■ ACTIVITY ■
Copy every line of the data that contains the string "moved".

^^^^^^^^^^^^^^^^

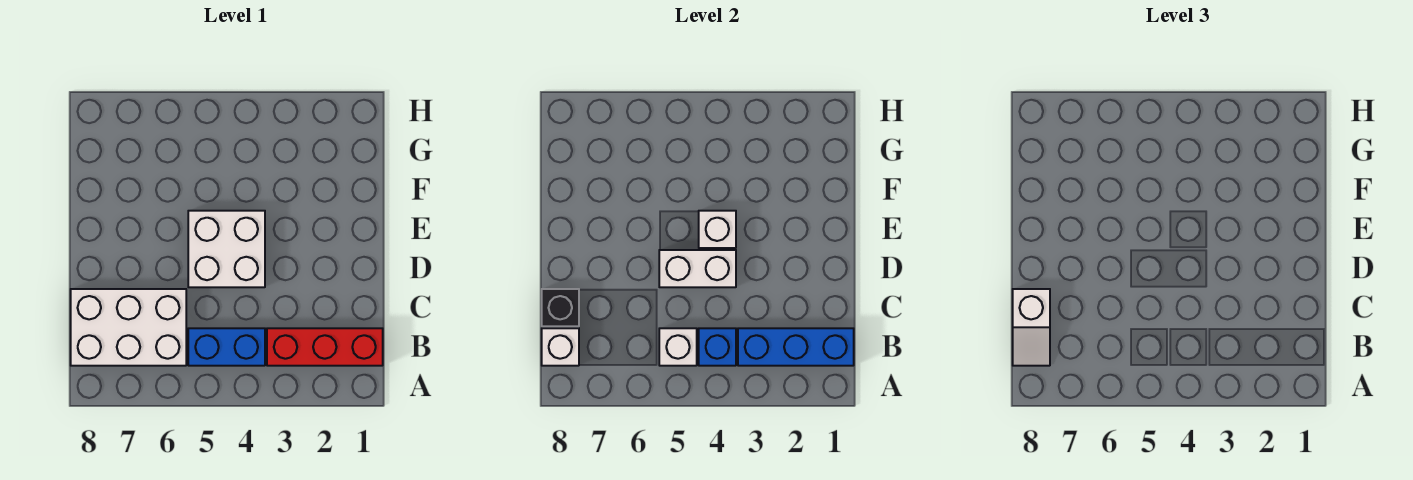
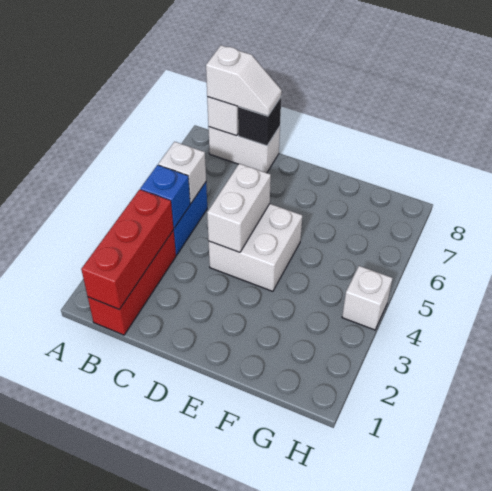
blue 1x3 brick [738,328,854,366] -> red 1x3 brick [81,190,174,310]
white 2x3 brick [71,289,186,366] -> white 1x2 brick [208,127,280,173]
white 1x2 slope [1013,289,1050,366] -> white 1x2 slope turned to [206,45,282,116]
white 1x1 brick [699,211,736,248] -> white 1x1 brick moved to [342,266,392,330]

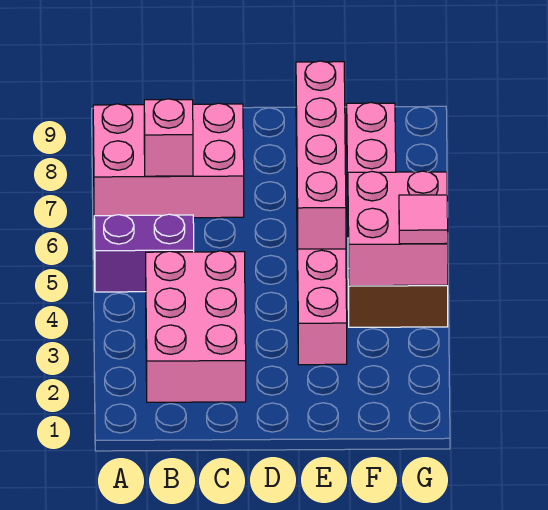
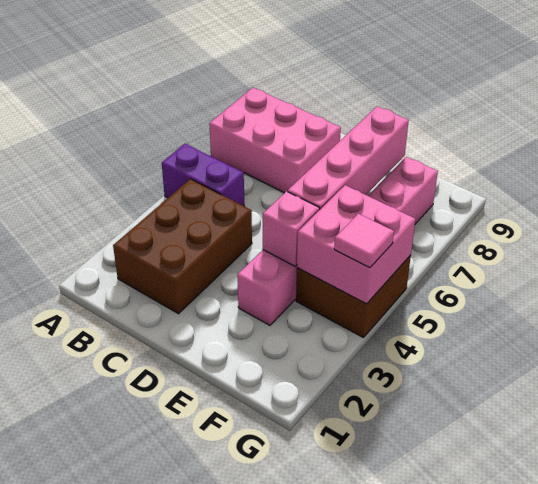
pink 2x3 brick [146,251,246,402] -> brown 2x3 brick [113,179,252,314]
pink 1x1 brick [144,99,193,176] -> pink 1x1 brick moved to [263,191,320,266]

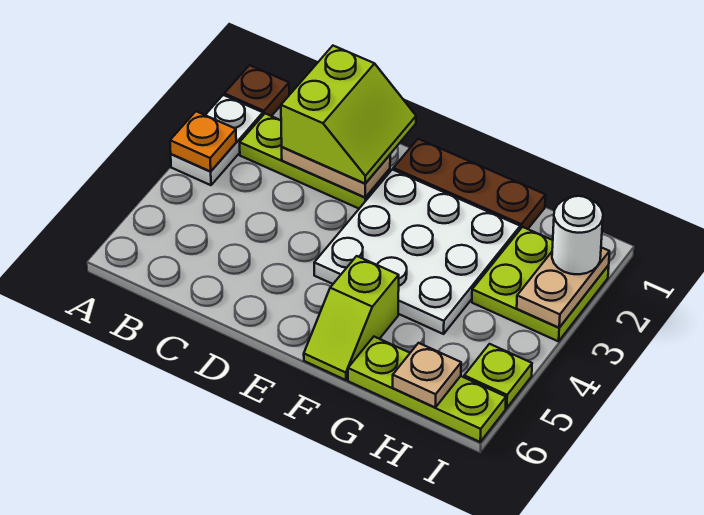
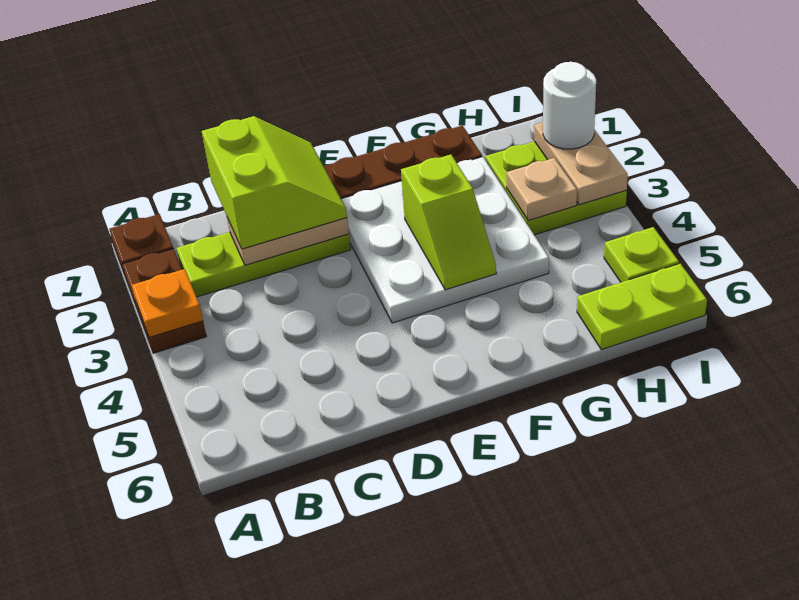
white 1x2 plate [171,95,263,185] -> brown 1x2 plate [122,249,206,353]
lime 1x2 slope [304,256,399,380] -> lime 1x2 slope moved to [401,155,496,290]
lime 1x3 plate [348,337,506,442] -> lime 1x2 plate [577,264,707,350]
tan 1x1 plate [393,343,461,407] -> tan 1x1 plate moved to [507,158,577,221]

^^^^^^^^^^^^^^^^

■ ANSWER SECTION ■
white 1x1 brick [699,211,736,248] -> white 1x1 brick moved to [342,266,392,330]
pink 1x1 brick [144,99,193,176] -> pink 1x1 brick moved to [263,191,320,266]
lime 1x2 slope [304,256,399,380] -> lime 1x2 slope moved to [401,155,496,290]
tan 1x1 plate [393,343,461,407] -> tan 1x1 plate moved to [507,158,577,221]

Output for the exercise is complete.